Exercise requirements:
From the records below, keep only the lines that contain the string "acciaccatura" and copy each of them in full.

Dataset entries:

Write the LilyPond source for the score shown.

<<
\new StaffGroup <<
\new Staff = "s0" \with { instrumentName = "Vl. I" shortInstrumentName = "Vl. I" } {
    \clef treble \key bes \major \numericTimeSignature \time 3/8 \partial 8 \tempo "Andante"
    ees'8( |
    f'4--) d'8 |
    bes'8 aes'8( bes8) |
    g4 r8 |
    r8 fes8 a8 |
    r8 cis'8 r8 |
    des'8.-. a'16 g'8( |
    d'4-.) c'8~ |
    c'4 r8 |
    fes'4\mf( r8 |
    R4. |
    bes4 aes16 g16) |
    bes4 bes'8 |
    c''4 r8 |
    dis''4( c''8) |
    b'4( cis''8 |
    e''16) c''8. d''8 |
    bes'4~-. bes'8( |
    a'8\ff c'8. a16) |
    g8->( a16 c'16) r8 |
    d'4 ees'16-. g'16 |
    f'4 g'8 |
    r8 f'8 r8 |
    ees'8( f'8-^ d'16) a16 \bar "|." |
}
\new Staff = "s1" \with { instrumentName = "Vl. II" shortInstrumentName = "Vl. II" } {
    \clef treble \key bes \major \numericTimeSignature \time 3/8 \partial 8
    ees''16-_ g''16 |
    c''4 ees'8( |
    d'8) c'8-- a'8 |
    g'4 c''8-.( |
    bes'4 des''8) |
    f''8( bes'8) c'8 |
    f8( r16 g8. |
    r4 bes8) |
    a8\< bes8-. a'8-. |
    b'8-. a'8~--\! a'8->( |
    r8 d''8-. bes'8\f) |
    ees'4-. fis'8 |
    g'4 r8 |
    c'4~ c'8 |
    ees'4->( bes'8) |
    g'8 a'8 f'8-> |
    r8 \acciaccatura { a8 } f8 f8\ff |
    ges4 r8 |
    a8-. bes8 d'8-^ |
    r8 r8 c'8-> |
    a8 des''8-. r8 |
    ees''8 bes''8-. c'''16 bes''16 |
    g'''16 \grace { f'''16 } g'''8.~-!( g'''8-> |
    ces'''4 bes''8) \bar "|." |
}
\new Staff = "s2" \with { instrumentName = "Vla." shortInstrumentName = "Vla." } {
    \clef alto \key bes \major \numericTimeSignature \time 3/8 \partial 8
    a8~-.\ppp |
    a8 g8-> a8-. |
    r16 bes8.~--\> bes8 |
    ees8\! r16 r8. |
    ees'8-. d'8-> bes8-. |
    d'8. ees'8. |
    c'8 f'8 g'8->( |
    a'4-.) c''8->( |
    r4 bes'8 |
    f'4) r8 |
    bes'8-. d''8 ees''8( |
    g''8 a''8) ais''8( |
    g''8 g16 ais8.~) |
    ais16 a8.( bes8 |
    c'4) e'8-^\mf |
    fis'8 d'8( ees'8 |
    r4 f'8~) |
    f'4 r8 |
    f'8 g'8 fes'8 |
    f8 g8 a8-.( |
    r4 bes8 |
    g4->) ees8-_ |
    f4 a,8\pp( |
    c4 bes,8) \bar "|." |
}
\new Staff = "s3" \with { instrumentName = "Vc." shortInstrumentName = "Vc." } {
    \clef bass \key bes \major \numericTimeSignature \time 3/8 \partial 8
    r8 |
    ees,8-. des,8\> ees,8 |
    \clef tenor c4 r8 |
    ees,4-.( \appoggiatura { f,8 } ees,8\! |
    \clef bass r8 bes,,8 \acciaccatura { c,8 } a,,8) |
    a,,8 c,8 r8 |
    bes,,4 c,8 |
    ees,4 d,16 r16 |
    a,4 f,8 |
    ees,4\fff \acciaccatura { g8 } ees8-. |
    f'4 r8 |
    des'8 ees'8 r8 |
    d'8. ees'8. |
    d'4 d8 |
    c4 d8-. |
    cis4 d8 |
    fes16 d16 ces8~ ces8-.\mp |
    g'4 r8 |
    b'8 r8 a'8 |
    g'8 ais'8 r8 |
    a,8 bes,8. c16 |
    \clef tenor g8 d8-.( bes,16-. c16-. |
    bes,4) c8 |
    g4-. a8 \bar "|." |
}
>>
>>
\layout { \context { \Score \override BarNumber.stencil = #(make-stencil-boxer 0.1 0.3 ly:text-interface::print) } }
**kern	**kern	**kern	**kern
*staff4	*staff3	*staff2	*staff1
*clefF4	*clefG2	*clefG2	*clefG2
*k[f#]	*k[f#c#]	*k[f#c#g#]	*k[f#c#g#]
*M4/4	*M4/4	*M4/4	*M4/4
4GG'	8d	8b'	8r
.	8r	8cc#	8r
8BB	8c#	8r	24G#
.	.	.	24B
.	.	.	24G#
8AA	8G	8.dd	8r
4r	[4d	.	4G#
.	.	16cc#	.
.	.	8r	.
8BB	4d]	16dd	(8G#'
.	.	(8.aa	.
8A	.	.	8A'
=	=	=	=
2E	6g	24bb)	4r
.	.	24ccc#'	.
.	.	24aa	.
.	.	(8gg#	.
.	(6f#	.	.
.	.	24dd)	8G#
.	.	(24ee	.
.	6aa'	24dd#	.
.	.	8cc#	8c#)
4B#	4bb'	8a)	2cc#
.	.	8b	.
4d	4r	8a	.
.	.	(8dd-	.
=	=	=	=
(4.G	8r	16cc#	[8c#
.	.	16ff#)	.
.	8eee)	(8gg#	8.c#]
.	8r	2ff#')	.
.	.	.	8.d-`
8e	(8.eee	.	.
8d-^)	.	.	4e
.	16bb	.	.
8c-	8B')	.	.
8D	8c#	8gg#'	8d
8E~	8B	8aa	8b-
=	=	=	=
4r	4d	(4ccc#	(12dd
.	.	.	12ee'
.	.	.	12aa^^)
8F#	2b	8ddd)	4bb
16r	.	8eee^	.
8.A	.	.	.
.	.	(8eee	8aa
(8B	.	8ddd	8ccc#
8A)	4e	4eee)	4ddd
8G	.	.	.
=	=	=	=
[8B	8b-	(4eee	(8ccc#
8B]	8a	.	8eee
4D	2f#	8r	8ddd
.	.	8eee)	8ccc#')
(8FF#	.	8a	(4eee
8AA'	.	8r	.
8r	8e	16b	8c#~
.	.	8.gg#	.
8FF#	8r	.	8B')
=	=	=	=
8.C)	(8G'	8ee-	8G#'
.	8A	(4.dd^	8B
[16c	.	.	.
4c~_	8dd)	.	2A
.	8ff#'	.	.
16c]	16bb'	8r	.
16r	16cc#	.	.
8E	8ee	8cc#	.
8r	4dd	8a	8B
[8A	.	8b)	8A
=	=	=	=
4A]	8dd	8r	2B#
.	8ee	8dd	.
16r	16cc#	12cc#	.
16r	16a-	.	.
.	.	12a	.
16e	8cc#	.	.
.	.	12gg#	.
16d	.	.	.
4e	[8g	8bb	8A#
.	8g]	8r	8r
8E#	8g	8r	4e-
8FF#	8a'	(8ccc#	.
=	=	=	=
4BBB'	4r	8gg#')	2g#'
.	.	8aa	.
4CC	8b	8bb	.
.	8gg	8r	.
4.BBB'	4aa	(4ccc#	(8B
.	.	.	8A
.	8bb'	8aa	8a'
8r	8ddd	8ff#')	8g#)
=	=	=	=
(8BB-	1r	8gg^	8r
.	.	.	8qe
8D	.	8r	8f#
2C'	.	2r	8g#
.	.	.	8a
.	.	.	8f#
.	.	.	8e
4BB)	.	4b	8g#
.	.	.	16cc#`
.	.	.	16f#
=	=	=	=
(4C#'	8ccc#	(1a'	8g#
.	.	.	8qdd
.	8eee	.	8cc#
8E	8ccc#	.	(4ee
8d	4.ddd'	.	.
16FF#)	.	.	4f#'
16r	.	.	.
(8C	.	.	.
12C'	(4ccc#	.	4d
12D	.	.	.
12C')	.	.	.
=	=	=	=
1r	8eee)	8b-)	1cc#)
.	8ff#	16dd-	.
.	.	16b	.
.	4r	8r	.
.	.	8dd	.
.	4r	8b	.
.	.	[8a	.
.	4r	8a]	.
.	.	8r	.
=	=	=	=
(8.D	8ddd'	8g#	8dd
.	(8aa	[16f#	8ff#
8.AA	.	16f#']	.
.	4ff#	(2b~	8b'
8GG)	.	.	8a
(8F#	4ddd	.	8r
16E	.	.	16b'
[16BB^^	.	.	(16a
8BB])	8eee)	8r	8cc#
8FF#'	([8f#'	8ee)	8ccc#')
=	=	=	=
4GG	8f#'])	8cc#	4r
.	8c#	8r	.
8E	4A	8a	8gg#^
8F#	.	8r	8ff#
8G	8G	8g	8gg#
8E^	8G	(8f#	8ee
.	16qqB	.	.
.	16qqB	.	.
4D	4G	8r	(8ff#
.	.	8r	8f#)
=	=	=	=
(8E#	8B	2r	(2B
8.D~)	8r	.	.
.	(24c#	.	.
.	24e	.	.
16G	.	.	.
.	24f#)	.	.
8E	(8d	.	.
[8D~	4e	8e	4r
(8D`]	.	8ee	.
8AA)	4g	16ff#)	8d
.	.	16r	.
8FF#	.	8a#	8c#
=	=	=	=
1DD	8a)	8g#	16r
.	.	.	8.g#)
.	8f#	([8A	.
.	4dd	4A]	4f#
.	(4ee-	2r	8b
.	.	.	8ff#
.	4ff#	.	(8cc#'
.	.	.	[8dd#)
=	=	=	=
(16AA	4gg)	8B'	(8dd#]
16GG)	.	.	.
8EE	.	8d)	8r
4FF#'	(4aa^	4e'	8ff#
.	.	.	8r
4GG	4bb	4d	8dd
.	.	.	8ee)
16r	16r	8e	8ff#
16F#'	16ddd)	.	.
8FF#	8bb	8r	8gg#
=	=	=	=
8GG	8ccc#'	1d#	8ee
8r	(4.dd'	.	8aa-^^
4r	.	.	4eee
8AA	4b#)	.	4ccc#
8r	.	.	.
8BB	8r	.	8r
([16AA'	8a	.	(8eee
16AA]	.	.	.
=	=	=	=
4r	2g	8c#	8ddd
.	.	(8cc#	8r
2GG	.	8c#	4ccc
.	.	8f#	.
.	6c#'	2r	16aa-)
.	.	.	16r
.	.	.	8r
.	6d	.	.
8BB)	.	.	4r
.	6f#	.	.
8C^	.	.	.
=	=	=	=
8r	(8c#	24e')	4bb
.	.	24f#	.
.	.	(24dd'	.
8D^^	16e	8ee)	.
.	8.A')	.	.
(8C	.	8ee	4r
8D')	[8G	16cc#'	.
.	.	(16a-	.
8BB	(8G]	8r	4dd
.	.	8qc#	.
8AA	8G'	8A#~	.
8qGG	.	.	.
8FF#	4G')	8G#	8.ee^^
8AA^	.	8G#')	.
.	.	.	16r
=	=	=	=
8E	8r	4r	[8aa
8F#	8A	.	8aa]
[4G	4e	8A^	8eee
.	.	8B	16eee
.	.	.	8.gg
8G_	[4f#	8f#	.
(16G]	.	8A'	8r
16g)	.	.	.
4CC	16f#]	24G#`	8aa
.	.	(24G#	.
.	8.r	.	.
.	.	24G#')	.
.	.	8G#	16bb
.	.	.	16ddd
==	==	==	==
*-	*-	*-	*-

Answer for the task:
    r8 \acciaccatura { a8 } f8 f8\ff |
    \clef bass r8 bes,,8 \acciaccatura { c,8 } a,,8) |
    ees,4\fff \acciaccatura { g8 } ees8-. |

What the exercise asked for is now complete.